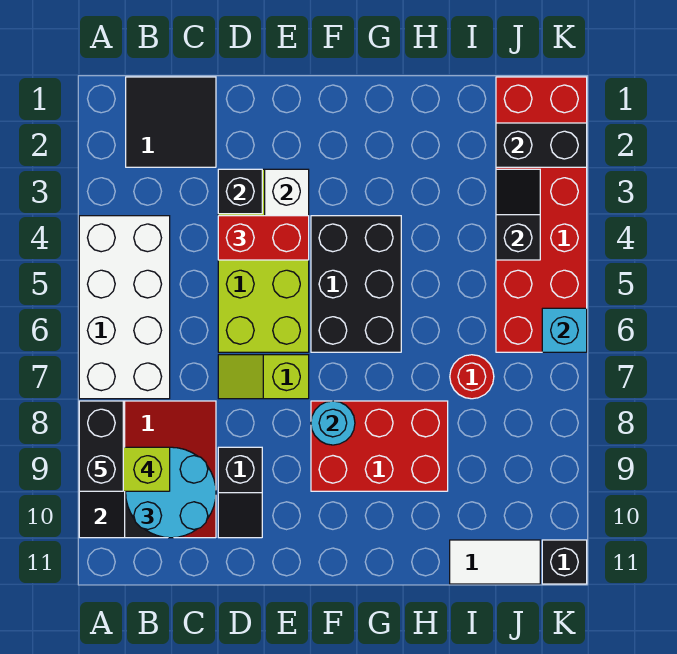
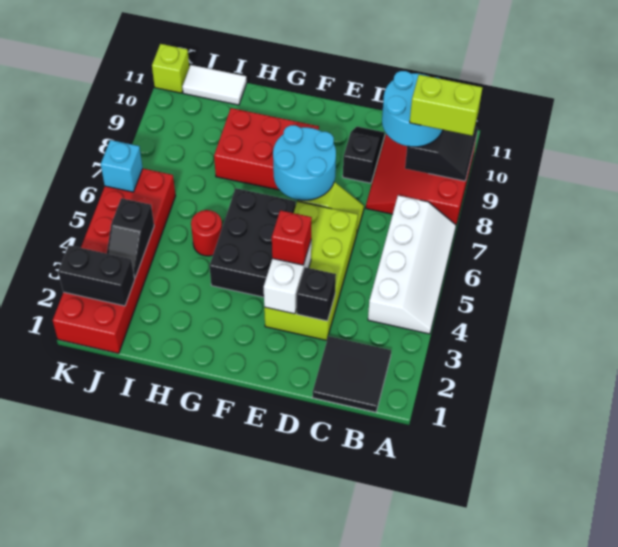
white brick A4:B7 level 1 -> white slope A4:B7 level 1 top B
black brick A8:A9 level 5 -> none
red brick D4:E4 level 3 -> red brick E4 level 3
cyan round brick F8 level 2 -> cyan round brick E7:F8 level 2
red round brick I7 level 1 -> red round brick H5 level 1
black brick K11 level 1 -> lime brick K11 level 1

◆ ◆ ◆ ◆ ◆ ◆ ◆

> _Task to carry out_:
Find the line that contains "black brick A8:A9 level 5 -> none". Copy it and every line after it to the end of the records, exactly, and nothing more.

> _Your solution_:
black brick A8:A9 level 5 -> none
red brick D4:E4 level 3 -> red brick E4 level 3
cyan round brick F8 level 2 -> cyan round brick E7:F8 level 2
red round brick I7 level 1 -> red round brick H5 level 1
black brick K11 level 1 -> lime brick K11 level 1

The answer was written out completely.